▶ **GOAL OF THE EXERCISE**: Retype all of the records shown beneath this task, exactly as they stand.

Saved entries
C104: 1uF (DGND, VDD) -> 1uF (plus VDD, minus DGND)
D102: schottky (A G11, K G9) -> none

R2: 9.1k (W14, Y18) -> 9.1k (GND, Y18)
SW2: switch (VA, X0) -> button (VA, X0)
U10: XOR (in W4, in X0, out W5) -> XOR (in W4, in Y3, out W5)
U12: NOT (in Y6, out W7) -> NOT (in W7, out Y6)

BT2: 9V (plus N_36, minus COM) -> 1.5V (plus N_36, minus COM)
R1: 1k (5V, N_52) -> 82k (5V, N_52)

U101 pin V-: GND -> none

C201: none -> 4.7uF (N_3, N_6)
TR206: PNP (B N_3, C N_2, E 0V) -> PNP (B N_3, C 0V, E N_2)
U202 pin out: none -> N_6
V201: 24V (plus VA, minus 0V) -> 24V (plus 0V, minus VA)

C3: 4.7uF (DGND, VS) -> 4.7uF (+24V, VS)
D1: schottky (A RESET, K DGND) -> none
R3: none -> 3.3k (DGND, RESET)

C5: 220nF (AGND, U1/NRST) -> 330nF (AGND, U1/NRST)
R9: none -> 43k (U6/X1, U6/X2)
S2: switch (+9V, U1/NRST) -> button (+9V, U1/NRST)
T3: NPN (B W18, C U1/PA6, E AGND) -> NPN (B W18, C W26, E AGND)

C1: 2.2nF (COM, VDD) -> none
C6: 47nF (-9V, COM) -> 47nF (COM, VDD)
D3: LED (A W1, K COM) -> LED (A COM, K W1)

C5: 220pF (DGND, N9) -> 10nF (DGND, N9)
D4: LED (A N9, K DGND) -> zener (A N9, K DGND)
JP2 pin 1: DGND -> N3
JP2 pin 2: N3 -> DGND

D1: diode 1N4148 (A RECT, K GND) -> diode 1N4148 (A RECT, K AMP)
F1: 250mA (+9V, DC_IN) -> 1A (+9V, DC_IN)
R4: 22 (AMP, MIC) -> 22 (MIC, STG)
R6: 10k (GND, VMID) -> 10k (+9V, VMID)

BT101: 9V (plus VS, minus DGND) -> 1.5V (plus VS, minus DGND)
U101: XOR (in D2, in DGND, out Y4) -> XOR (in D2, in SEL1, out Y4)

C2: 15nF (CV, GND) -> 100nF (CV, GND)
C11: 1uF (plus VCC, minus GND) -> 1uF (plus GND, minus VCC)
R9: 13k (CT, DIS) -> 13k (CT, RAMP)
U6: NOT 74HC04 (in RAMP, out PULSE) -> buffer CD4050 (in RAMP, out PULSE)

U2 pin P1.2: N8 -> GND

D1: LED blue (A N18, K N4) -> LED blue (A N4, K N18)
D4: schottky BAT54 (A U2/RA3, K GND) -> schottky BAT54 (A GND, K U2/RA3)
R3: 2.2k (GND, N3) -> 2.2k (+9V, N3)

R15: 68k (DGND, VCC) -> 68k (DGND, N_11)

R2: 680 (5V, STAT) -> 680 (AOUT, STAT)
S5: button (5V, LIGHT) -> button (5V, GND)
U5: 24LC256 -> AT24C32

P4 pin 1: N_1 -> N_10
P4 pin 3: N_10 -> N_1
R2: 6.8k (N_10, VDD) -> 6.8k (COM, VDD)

▶ **RESULT OF THIS TASK**:
C104: 1uF (DGND, VDD) -> 1uF (plus VDD, minus DGND)
D102: schottky (A G11, K G9) -> none

R2: 9.1k (W14, Y18) -> 9.1k (GND, Y18)
SW2: switch (VA, X0) -> button (VA, X0)
U10: XOR (in W4, in X0, out W5) -> XOR (in W4, in Y3, out W5)
U12: NOT (in Y6, out W7) -> NOT (in W7, out Y6)

BT2: 9V (plus N_36, minus COM) -> 1.5V (plus N_36, minus COM)
R1: 1k (5V, N_52) -> 82k (5V, N_52)

U101 pin V-: GND -> none

C201: none -> 4.7uF (N_3, N_6)
TR206: PNP (B N_3, C N_2, E 0V) -> PNP (B N_3, C 0V, E N_2)
U202 pin out: none -> N_6
V201: 24V (plus VA, minus 0V) -> 24V (plus 0V, minus VA)

C3: 4.7uF (DGND, VS) -> 4.7uF (+24V, VS)
D1: schottky (A RESET, K DGND) -> none
R3: none -> 3.3k (DGND, RESET)

C5: 220nF (AGND, U1/NRST) -> 330nF (AGND, U1/NRST)
R9: none -> 43k (U6/X1, U6/X2)
S2: switch (+9V, U1/NRST) -> button (+9V, U1/NRST)
T3: NPN (B W18, C U1/PA6, E AGND) -> NPN (B W18, C W26, E AGND)

C1: 2.2nF (COM, VDD) -> none
C6: 47nF (-9V, COM) -> 47nF (COM, VDD)
D3: LED (A W1, K COM) -> LED (A COM, K W1)

C5: 220pF (DGND, N9) -> 10nF (DGND, N9)
D4: LED (A N9, K DGND) -> zener (A N9, K DGND)
JP2 pin 1: DGND -> N3
JP2 pin 2: N3 -> DGND

D1: diode 1N4148 (A RECT, K GND) -> diode 1N4148 (A RECT, K AMP)
F1: 250mA (+9V, DC_IN) -> 1A (+9V, DC_IN)
R4: 22 (AMP, MIC) -> 22 (MIC, STG)
R6: 10k (GND, VMID) -> 10k (+9V, VMID)

BT101: 9V (plus VS, minus DGND) -> 1.5V (plus VS, minus DGND)
U101: XOR (in D2, in DGND, out Y4) -> XOR (in D2, in SEL1, out Y4)

C2: 15nF (CV, GND) -> 100nF (CV, GND)
C11: 1uF (plus VCC, minus GND) -> 1uF (plus GND, minus VCC)
R9: 13k (CT, DIS) -> 13k (CT, RAMP)
U6: NOT 74HC04 (in RAMP, out PULSE) -> buffer CD4050 (in RAMP, out PULSE)

U2 pin P1.2: N8 -> GND

D1: LED blue (A N18, K N4) -> LED blue (A N4, K N18)
D4: schottky BAT54 (A U2/RA3, K GND) -> schottky BAT54 (A GND, K U2/RA3)
R3: 2.2k (GND, N3) -> 2.2k (+9V, N3)

R15: 68k (DGND, VCC) -> 68k (DGND, N_11)

R2: 680 (5V, STAT) -> 680 (AOUT, STAT)
S5: button (5V, LIGHT) -> button (5V, GND)
U5: 24LC256 -> AT24C32

P4 pin 1: N_1 -> N_10
P4 pin 3: N_10 -> N_1
R2: 6.8k (N_10, VDD) -> 6.8k (COM, VDD)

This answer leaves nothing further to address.